▸ **Assigned task**
Below is a listing from which only part is wanted; return exactly the lines from the one with "LED pin SIG: GND -> D8" up to and including the one with "MIC1 pin OUT: GP0 -> GP28".

*** Records provided ***

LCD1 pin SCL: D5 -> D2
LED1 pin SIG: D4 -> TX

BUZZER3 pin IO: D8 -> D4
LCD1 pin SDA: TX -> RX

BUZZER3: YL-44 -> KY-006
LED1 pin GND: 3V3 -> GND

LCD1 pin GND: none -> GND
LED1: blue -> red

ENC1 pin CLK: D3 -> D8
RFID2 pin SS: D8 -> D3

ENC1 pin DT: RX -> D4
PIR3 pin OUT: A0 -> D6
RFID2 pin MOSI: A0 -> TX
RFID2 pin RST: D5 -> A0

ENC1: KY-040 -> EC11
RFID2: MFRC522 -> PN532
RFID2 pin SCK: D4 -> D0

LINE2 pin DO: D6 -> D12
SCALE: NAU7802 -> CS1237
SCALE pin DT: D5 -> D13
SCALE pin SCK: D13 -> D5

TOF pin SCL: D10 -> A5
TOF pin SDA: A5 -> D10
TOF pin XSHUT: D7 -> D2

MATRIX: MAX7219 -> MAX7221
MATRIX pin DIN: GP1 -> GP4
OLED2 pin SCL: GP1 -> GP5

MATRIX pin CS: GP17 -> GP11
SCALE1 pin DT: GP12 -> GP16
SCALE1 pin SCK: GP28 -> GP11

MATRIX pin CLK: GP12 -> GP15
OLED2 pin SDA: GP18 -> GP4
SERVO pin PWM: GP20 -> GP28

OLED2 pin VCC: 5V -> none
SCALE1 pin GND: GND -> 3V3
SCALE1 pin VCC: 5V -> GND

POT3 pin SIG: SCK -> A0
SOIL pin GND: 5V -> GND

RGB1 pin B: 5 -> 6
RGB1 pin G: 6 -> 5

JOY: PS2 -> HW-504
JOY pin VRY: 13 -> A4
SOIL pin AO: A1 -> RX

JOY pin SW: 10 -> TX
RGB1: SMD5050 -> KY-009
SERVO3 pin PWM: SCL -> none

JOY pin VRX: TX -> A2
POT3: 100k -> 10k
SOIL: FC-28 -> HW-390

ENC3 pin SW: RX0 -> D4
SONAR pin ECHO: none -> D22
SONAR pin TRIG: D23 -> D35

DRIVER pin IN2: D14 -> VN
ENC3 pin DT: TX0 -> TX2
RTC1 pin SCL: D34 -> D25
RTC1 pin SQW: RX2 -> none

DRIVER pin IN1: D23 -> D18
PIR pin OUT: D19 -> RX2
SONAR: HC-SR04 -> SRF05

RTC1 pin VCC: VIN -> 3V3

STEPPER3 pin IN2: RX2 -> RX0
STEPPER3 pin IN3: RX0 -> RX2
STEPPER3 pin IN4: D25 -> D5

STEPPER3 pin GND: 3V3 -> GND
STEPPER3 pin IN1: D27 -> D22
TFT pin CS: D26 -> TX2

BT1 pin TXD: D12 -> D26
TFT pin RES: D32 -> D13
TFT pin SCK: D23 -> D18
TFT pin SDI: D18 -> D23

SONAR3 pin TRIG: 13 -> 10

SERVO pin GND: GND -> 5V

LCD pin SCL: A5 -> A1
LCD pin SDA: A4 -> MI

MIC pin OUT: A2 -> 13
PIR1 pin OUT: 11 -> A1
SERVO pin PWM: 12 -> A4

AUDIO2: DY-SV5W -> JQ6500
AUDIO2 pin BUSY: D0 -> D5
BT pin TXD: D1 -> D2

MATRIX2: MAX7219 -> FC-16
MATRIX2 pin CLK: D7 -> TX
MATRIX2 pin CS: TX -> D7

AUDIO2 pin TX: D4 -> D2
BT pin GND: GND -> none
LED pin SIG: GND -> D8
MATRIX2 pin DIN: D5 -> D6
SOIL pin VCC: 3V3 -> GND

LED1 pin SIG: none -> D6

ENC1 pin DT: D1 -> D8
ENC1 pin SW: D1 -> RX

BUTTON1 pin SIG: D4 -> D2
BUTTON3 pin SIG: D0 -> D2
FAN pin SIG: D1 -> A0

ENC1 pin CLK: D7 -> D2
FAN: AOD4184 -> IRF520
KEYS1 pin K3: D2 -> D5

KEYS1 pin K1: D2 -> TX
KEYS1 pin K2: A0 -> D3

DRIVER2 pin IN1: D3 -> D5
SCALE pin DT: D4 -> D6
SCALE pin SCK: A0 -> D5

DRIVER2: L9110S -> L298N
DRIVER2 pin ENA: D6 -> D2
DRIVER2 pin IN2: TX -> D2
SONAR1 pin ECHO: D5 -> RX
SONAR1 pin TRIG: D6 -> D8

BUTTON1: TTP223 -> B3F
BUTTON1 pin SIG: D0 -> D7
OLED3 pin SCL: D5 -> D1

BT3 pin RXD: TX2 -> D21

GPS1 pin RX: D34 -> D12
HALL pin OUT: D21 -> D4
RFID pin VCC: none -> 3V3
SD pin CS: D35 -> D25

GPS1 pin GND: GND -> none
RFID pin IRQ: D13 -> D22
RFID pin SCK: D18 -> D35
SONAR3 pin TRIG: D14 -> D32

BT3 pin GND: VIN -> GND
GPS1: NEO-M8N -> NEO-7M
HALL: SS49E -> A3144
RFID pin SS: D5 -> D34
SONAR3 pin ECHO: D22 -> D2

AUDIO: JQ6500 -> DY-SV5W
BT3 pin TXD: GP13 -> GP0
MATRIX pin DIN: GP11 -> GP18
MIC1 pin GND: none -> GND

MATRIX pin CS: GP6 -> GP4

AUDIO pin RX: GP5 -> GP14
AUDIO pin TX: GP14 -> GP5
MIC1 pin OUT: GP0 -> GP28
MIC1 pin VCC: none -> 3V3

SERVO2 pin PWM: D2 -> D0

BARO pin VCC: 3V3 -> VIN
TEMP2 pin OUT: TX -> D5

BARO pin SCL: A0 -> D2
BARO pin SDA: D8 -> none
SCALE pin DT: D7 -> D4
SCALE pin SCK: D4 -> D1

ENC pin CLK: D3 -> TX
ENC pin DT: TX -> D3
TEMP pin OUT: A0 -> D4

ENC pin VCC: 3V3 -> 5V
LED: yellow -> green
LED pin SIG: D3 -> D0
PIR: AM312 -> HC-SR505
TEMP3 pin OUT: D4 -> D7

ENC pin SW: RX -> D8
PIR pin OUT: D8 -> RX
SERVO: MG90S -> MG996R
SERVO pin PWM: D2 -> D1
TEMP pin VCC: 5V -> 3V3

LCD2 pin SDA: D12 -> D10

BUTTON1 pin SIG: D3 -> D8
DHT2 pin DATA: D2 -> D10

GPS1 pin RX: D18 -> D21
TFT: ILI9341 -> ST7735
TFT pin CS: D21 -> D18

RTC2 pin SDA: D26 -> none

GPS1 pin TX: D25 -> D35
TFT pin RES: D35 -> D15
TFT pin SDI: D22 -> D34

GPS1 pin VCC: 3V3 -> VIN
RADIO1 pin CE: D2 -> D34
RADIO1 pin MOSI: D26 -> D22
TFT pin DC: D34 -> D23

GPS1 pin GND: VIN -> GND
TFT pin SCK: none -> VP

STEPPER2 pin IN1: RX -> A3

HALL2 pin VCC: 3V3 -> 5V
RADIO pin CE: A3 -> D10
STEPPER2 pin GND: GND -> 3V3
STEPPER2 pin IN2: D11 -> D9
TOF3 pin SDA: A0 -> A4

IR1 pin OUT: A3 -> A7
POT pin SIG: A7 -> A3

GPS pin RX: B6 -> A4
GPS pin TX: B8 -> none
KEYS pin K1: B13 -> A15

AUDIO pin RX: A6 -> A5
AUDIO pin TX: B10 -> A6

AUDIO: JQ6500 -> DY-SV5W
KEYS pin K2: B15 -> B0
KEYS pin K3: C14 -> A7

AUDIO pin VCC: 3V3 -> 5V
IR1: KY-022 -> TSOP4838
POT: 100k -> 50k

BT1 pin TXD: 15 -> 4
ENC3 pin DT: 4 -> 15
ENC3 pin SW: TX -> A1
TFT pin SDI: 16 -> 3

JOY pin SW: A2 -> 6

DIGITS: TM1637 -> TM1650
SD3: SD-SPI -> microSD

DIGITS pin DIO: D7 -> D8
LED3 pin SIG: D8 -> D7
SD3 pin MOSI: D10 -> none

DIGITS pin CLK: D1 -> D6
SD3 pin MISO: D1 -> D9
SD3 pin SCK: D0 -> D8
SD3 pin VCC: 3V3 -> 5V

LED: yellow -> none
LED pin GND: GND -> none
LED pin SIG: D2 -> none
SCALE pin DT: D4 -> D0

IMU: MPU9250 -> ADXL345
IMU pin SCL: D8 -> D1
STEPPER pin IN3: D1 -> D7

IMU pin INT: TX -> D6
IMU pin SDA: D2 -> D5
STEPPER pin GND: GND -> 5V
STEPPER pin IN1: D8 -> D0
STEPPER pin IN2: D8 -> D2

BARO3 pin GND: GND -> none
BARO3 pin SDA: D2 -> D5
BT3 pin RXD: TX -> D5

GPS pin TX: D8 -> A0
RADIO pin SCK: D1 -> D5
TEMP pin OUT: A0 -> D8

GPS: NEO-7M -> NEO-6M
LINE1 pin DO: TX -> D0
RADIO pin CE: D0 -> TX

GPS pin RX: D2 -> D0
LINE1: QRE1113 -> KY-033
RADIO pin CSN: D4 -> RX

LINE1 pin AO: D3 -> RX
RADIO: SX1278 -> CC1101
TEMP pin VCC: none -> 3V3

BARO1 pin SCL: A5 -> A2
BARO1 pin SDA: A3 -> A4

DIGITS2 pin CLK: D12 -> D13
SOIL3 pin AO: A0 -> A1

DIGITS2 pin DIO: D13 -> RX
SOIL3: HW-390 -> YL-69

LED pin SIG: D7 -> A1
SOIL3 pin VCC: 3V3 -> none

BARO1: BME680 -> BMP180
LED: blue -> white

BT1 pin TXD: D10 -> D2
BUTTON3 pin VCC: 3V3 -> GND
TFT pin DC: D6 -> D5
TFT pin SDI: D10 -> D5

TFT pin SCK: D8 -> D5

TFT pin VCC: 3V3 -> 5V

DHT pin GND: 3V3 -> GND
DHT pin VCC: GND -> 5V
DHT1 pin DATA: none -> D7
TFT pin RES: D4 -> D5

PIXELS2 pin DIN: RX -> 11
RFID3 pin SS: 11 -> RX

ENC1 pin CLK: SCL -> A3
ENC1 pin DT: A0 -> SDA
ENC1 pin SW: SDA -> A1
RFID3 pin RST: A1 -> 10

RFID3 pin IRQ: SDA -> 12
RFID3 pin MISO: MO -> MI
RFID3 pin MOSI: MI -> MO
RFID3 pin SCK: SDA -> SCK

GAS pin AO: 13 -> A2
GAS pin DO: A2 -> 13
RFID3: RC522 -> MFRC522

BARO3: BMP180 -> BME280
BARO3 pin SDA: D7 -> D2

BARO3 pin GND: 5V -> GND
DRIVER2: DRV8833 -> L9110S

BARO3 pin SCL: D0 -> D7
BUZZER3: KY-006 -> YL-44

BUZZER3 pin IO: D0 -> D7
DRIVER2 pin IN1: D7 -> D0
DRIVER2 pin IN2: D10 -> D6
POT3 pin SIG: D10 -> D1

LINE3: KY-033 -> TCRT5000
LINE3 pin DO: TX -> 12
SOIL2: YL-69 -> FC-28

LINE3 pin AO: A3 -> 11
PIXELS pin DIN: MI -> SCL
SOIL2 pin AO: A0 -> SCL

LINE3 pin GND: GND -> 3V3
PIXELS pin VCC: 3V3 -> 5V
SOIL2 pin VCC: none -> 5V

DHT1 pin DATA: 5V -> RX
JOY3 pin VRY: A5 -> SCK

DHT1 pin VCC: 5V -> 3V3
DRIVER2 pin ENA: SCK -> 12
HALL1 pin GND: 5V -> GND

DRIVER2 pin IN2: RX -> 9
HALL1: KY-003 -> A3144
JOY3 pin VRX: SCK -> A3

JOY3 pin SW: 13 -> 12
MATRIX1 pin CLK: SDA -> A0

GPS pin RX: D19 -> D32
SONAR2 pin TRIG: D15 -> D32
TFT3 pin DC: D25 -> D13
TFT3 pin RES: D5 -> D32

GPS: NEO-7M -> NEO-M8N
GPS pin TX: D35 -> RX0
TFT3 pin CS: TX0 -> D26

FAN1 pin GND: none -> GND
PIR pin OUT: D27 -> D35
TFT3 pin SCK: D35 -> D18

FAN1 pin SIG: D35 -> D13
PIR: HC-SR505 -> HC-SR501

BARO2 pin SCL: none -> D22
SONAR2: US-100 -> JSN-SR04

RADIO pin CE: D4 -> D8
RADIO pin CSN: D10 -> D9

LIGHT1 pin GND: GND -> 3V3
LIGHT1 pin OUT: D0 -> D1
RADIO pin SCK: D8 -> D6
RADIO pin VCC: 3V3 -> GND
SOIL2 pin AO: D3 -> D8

*** End of Records provided ***

▸ **Response for this exercise**
LED pin SIG: GND -> D8
MATRIX2 pin DIN: D5 -> D6
SOIL pin VCC: 3V3 -> GND

LED1 pin SIG: none -> D6

ENC1 pin DT: D1 -> D8
ENC1 pin SW: D1 -> RX

BUTTON1 pin SIG: D4 -> D2
BUTTON3 pin SIG: D0 -> D2
FAN pin SIG: D1 -> A0

ENC1 pin CLK: D7 -> D2
FAN: AOD4184 -> IRF520
KEYS1 pin K3: D2 -> D5

KEYS1 pin K1: D2 -> TX
KEYS1 pin K2: A0 -> D3

DRIVER2 pin IN1: D3 -> D5
SCALE pin DT: D4 -> D6
SCALE pin SCK: A0 -> D5

DRIVER2: L9110S -> L298N
DRIVER2 pin ENA: D6 -> D2
DRIVER2 pin IN2: TX -> D2
SONAR1 pin ECHO: D5 -> RX
SONAR1 pin TRIG: D6 -> D8

BUTTON1: TTP223 -> B3F
BUTTON1 pin SIG: D0 -> D7
OLED3 pin SCL: D5 -> D1

BT3 pin RXD: TX2 -> D21

GPS1 pin RX: D34 -> D12
HALL pin OUT: D21 -> D4
RFID pin VCC: none -> 3V3
SD pin CS: D35 -> D25

GPS1 pin GND: GND -> none
RFID pin IRQ: D13 -> D22
RFID pin SCK: D18 -> D35
SONAR3 pin TRIG: D14 -> D32

BT3 pin GND: VIN -> GND
GPS1: NEO-M8N -> NEO-7M
HALL: SS49E -> A3144
RFID pin SS: D5 -> D34
SONAR3 pin ECHO: D22 -> D2

AUDIO: JQ6500 -> DY-SV5W
BT3 pin TXD: GP13 -> GP0
MATRIX pin DIN: GP11 -> GP18
MIC1 pin GND: none -> GND

MATRIX pin CS: GP6 -> GP4

AUDIO pin RX: GP5 -> GP14
AUDIO pin TX: GP14 -> GP5
MIC1 pin OUT: GP0 -> GP28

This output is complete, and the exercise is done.